Below are some records. Copy every line in them that holds "minus".

[Edit difference data]
- - -
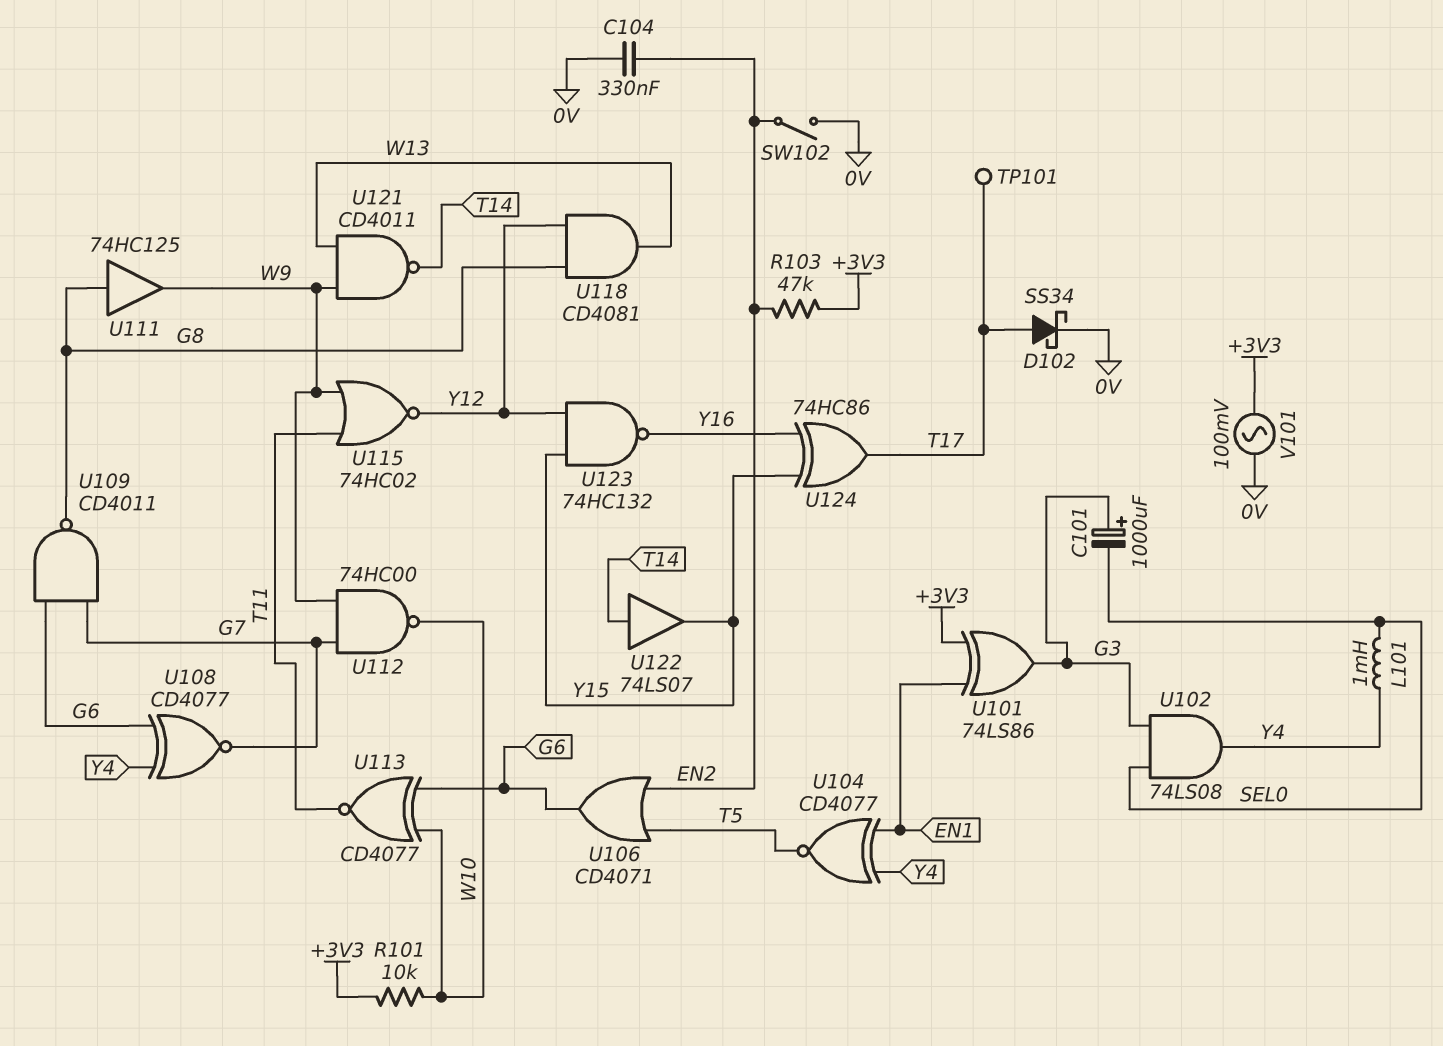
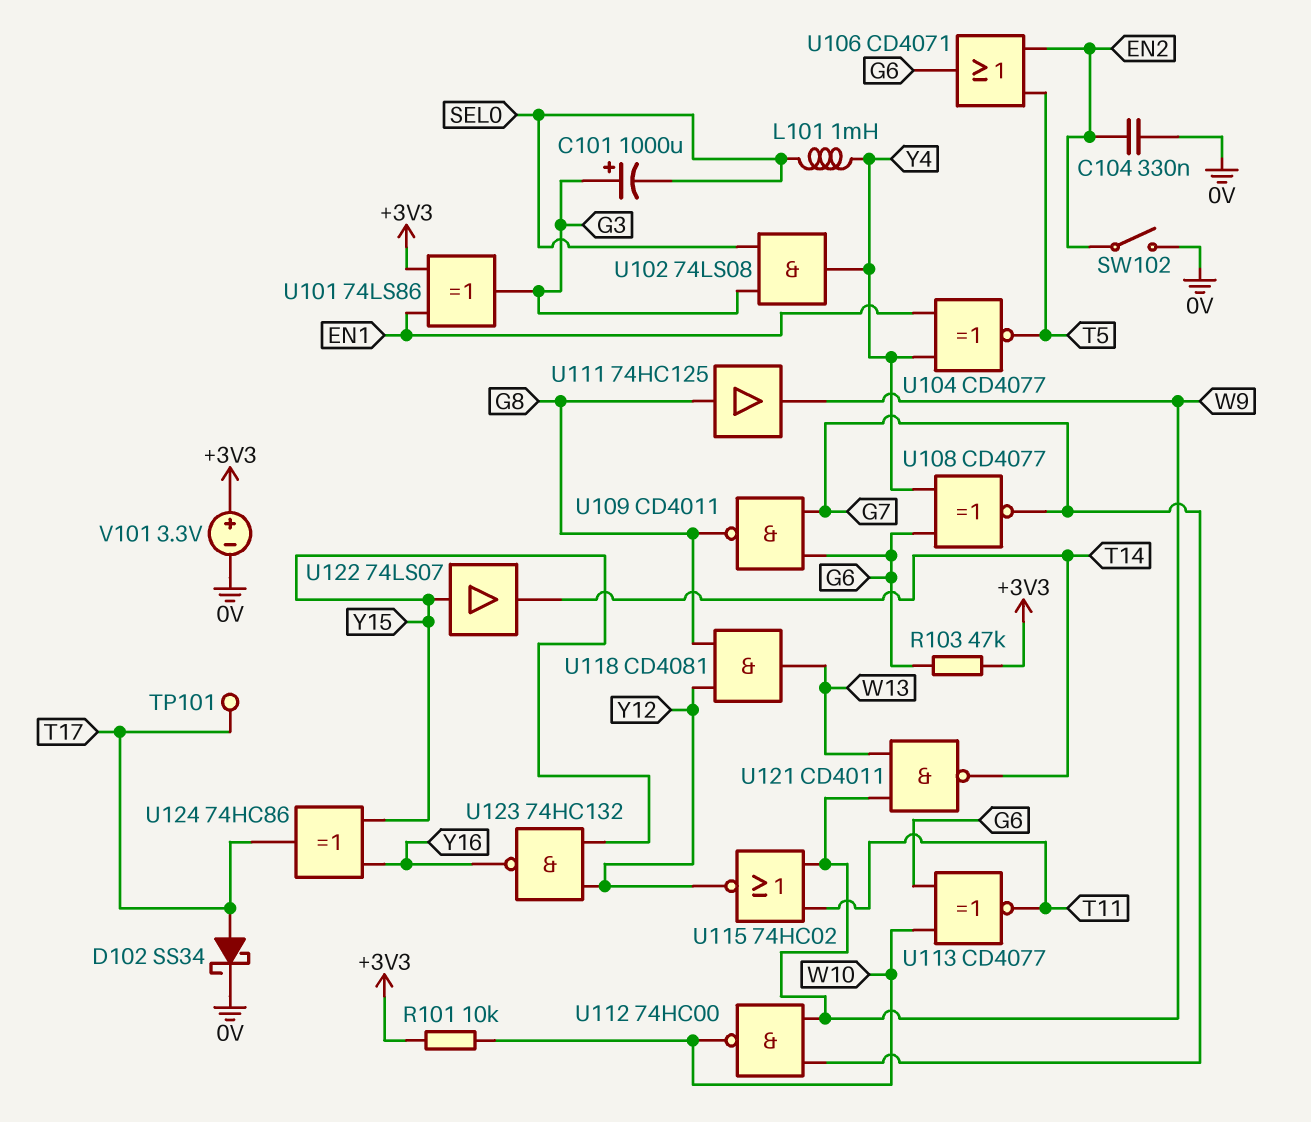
R103: 47k (+3V3, EN2) -> 47k (+3V3, G6)
U122: buffer 74LS07 (in T14, out Y15) -> buffer 74LS07 (in Y15, out T14)
V101: AC 100mV (+3V3, 0V) -> 3.3V (plus +3V3, minus 0V)

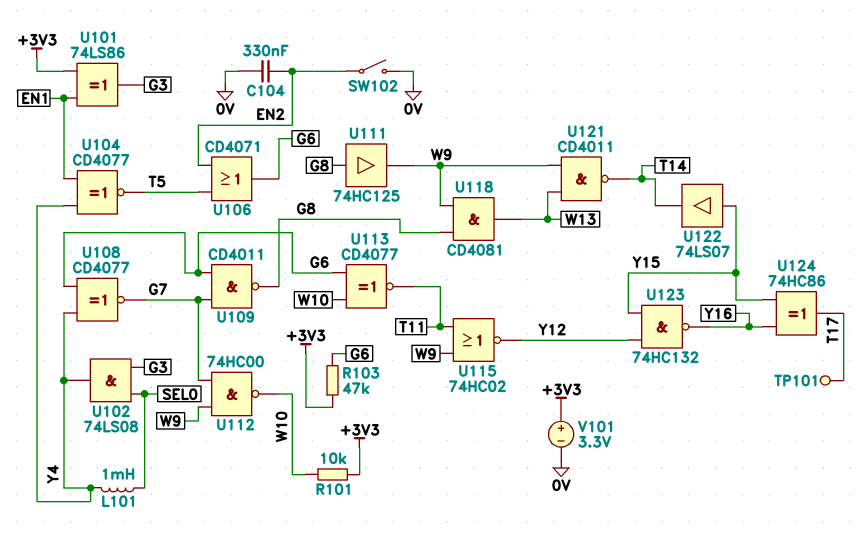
C101: 1000uF (plus G3, minus SEL0) -> none
D102: schottky SS34 (A T17, K 0V) -> none
U118: AND CD4081 (in G8, in Y12, out W13) -> AND CD4081 (in G8, in W9, out W13)

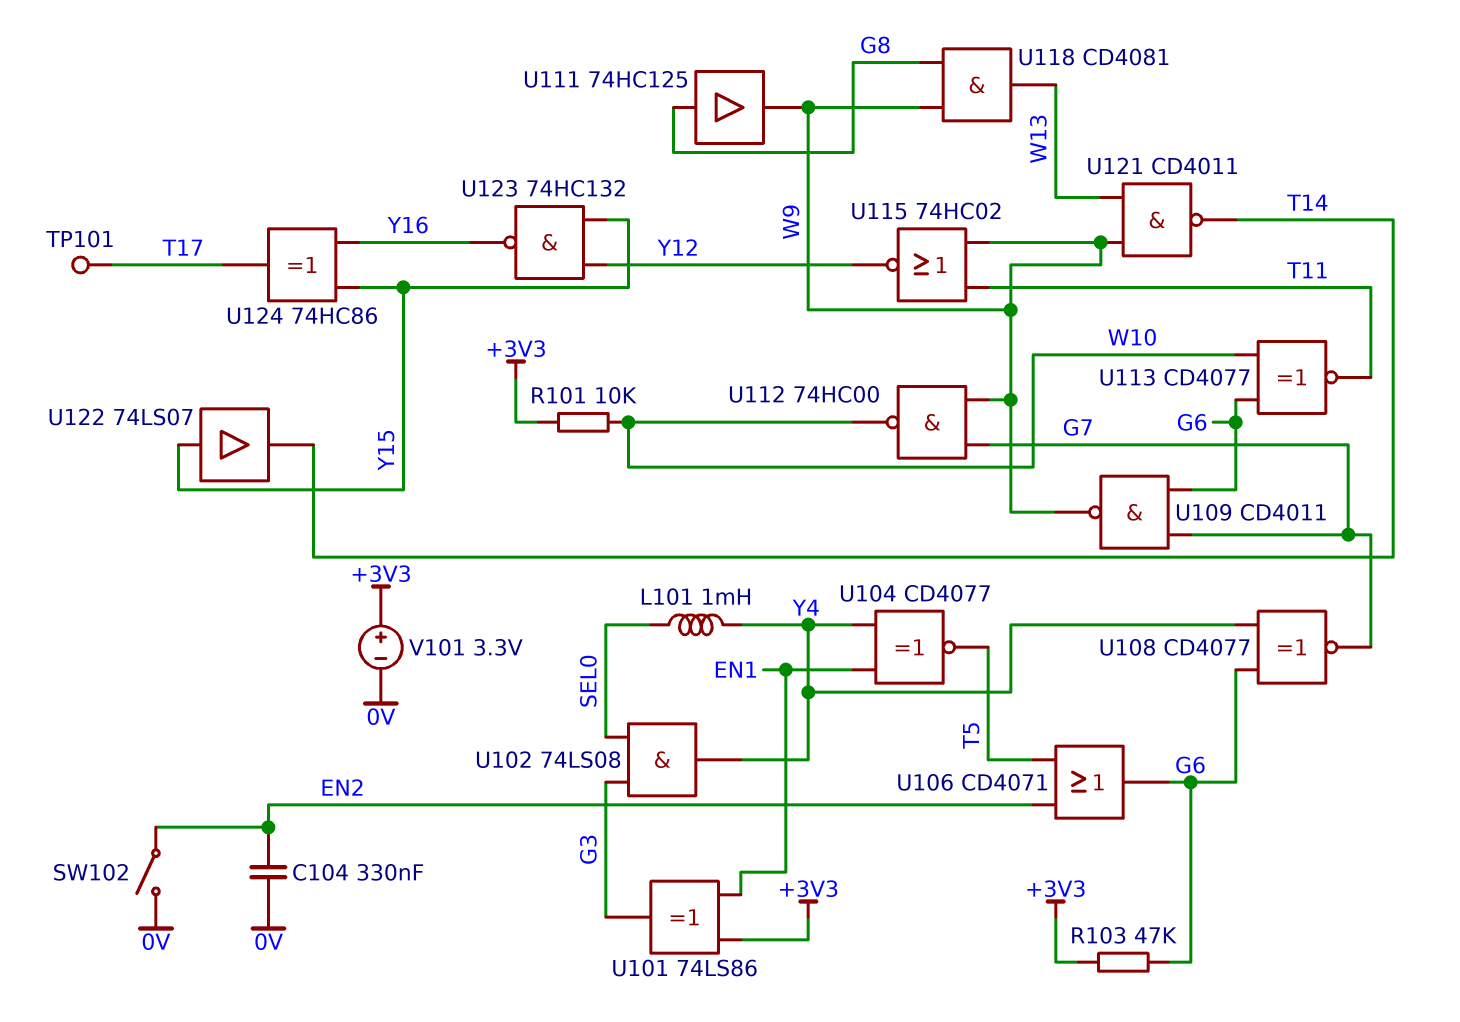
U109: NAND CD4011 (in G6, in G7, out G8) -> NAND CD4011 (in G6, in G7, out W9)

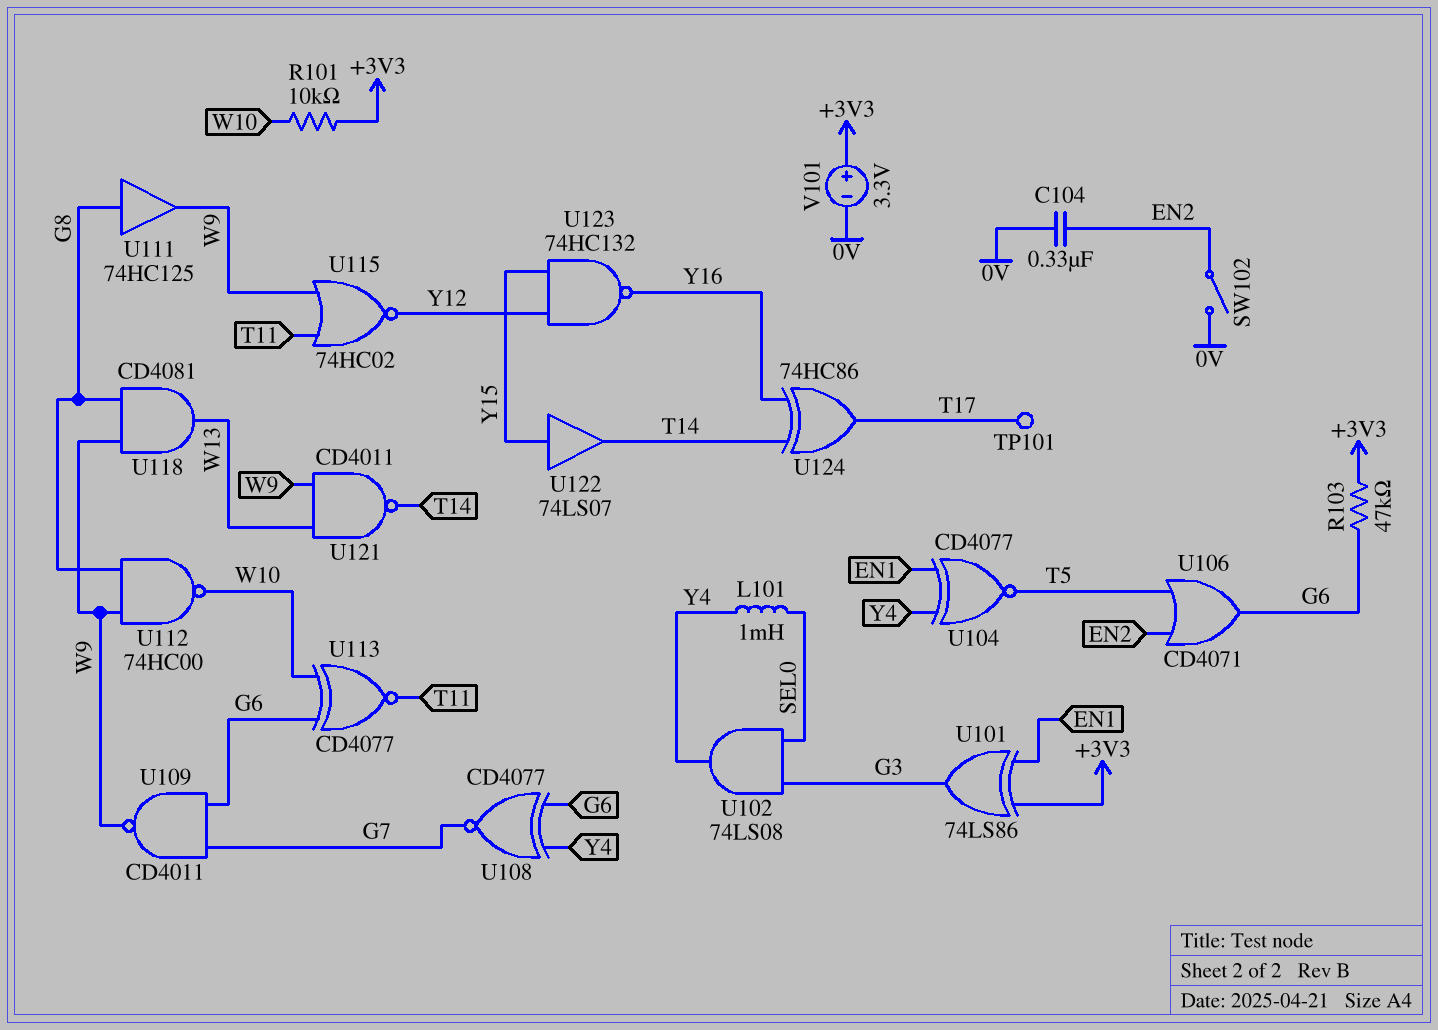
U112: NAND 74HC00 (in G7, in W9, out W10) -> NAND 74HC00 (in G8, in W9, out W10)
U124: XOR 74HC86 (in Y15, in Y16, out T17) -> XOR 74HC86 (in T14, in Y16, out T17)

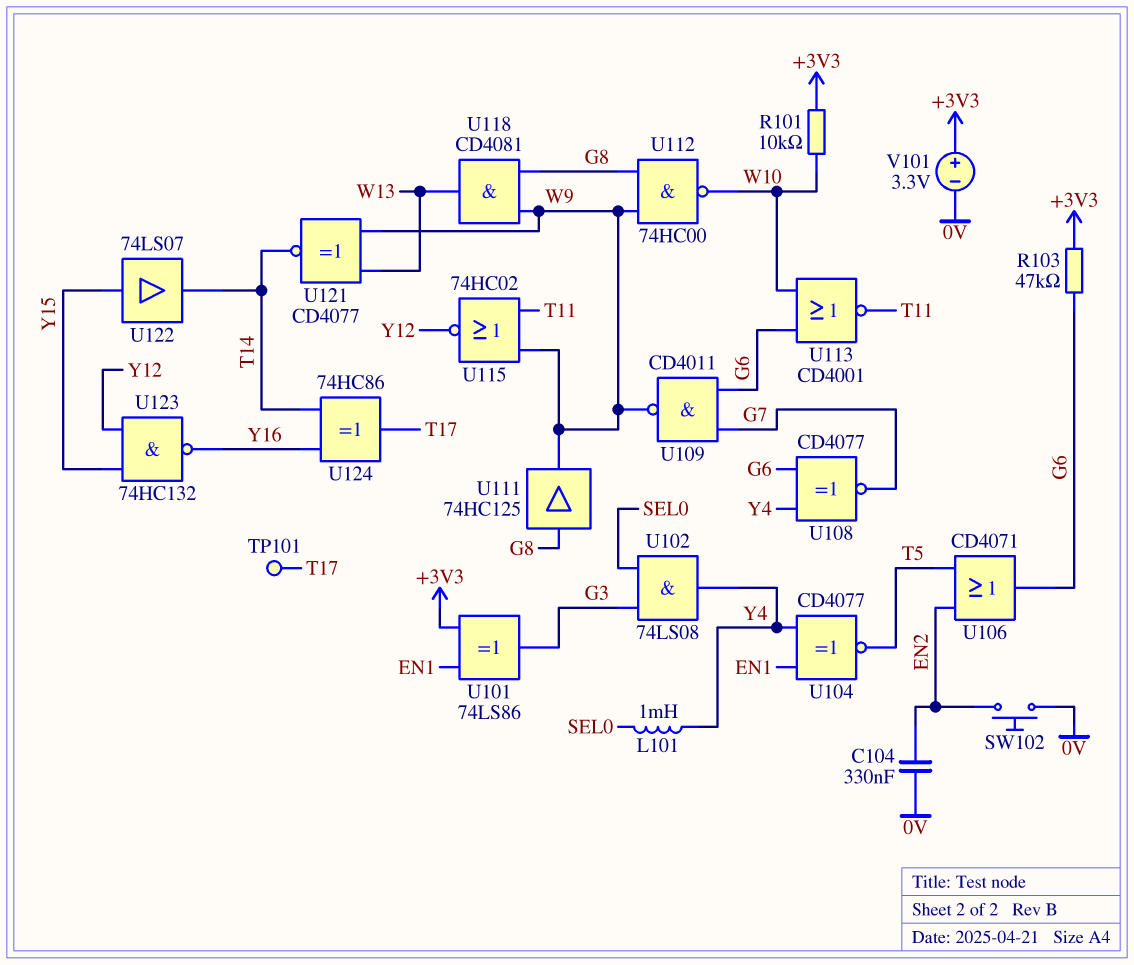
SW102: switch (0V, EN2) -> button (0V, EN2)
U113: XNOR CD4077 (in G6, in W10, out T11) -> NOR CD4001 (in G6, in W10, out T11)
U121: NAND CD4011 (in W9, in W13, out T14) -> XNOR CD4077 (in W9, in W13, out T14)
- - -
▸ SOLVED EXERCISE
V101: AC 100mV (+3V3, 0V) -> 3.3V (plus +3V3, minus 0V)
C101: 1000uF (plus G3, minus SEL0) -> none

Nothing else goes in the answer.